> _Goal_: In the material, from the line containing "Question: From the image's perspective, is velvety" through the end, substitute "sofa" for every "couch" and give those lines again with nothing else changed.

> _Supplied records_:

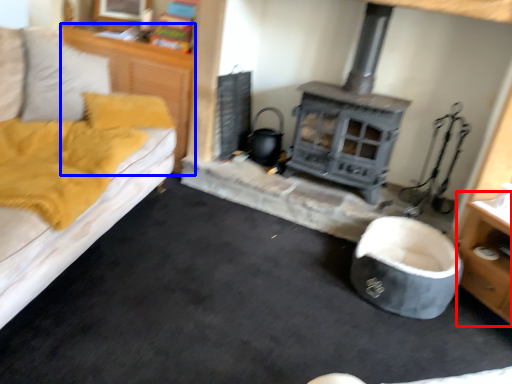
Question: Which object is closer to the camera taking this photo, dresser (highlighted by a red box) or dresser (highlighted by a blue box)?

Choices:
 (A) dresser
 (B) dresser

Answer: (A)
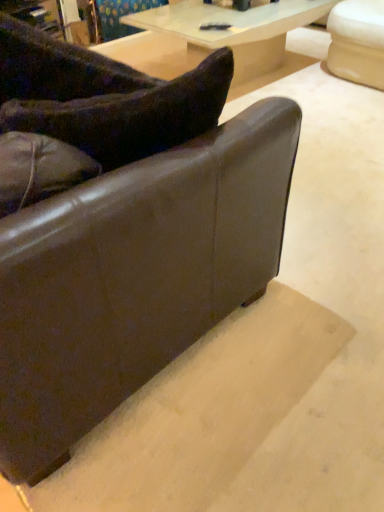
Question: From a real-world perspective, is translucent glass table at upper center over velvety dark brown pillow at upper left?

Choices:
 (A) no
 (B) yes

Answer: (A)

Question: From the image's perspective, is translucent glass table at upper center on velvety dark brown pillow at upper left?

Choices:
 (A) no
 (B) yes

Answer: (B)

Question: Considering the relative sizes of translucent glass table at upper center and velvety dark brown pillow at upper left in the image provided, is translucent glass table at upper center shorter than velvety dark brown pillow at upper left?

Choices:
 (A) no
 (B) yes

Answer: (A)

Question: Is translucent glass table at upper center thinner than velvety dark brown pillow at upper left?

Choices:
 (A) yes
 (B) no

Answer: (B)

Question: Can velvety dark brown pillow at upper left be found inside translucent glass table at upper center?

Choices:
 (A) yes
 (B) no

Answer: (B)

Question: Relative to brown leather couch at lower left, is velvety dark brown pillow at upper left in front or behind?

Choices:
 (A) front
 (B) behind

Answer: (B)

Question: Choose the correct answer: Is velvety dark brown pillow at upper left inside brown leather couch at lower left or outside it?

Choices:
 (A) outside
 (B) inside

Answer: (B)

Question: From the image's perspective, is velvety dark brown pillow at upper left located above or below brown leather couch at lower left?

Choices:
 (A) above
 (B) below

Answer: (B)

Question: Based on their positions, is velvety dark brown pillow at upper left located to the left or right of brown leather couch at lower left?

Choices:
 (A) left
 (B) right

Answer: (B)

Question: Looking at their shapes, would you say brown leather couch at lower left is wider or thinner than translucent glass table at upper center?

Choices:
 (A) wide
 (B) thin

Answer: (A)

Question: From the image's perspective, relative to translucent glass table at upper center, is brown leather couch at lower left above or below?

Choices:
 (A) below
 (B) above

Answer: (A)

Question: Is brown leather couch at lower left in front of or behind translucent glass table at upper center in the image?

Choices:
 (A) front
 (B) behind

Answer: (A)

Question: From a real-world perspective, is brown leather couch at lower left physically located above or below translucent glass table at upper center?

Choices:
 (A) above
 (B) below

Answer: (A)

Question: Based on their positions, is translucent glass table at upper center located to the left or right of brown leather couch at lower left?

Choices:
 (A) left
 (B) right

Answer: (B)

Question: In terms of size, does translucent glass table at upper center appear bigger or smaller than brown leather couch at lower left?

Choices:
 (A) small
 (B) big

Answer: (A)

> _Output of the task_:
Question: From the image's perspective, is velvety dark brown pillow at upper left located above or below brown leather sofa at lower left?

Choices:
 (A) above
 (B) below

Answer: (B)

Question: Based on their positions, is velvety dark brown pillow at upper left located to the left or right of brown leather sofa at lower left?

Choices:
 (A) left
 (B) right

Answer: (B)

Question: Looking at their shapes, would you say brown leather sofa at lower left is wider or thinner than translucent glass table at upper center?

Choices:
 (A) wide
 (B) thin

Answer: (A)

Question: From the image's perspective, relative to translucent glass table at upper center, is brown leather sofa at lower left above or below?

Choices:
 (A) below
 (B) above

Answer: (A)

Question: Is brown leather sofa at lower left in front of or behind translucent glass table at upper center in the image?

Choices:
 (A) front
 (B) behind

Answer: (A)

Question: From a real-world perspective, is brown leather sofa at lower left physically located above or below translucent glass table at upper center?

Choices:
 (A) above
 (B) below

Answer: (A)

Question: Based on their positions, is translucent glass table at upper center located to the left or right of brown leather sofa at lower left?

Choices:
 (A) left
 (B) right

Answer: (B)

Question: In terms of size, does translucent glass table at upper center appear bigger or smaller than brown leather sofa at lower left?

Choices:
 (A) small
 (B) big

Answer: (A)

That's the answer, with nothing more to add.